:: DATA SHOWN

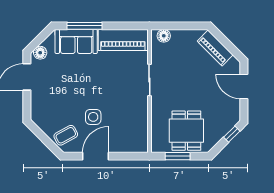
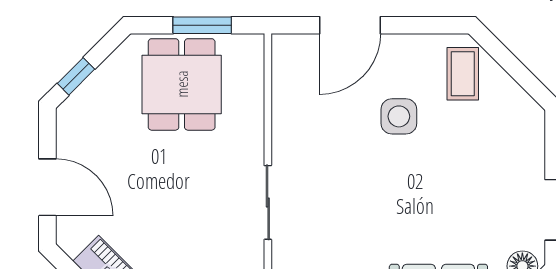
coffee table: (66, 135) -> (463, 74), turned -61
door: (96, 156) -> (350, 25), moved

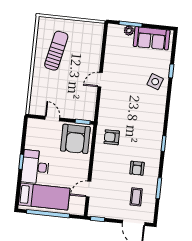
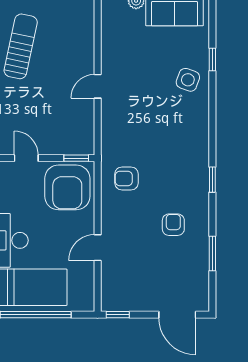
armchair: (137, 168) -> (173, 225), turned 180
door: (88, 189) -> (98, 248), moved
coffee table: (136, 197) -> (177, 272), removed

::::

Only the lines from the one with "armchair: (137, 168)" through the end of the records above are to be copied, exactly as written.

RESULT BELOW
armchair: (137, 168) -> (173, 225), turned 180
door: (88, 189) -> (98, 248), moved
coffee table: (136, 197) -> (177, 272), removed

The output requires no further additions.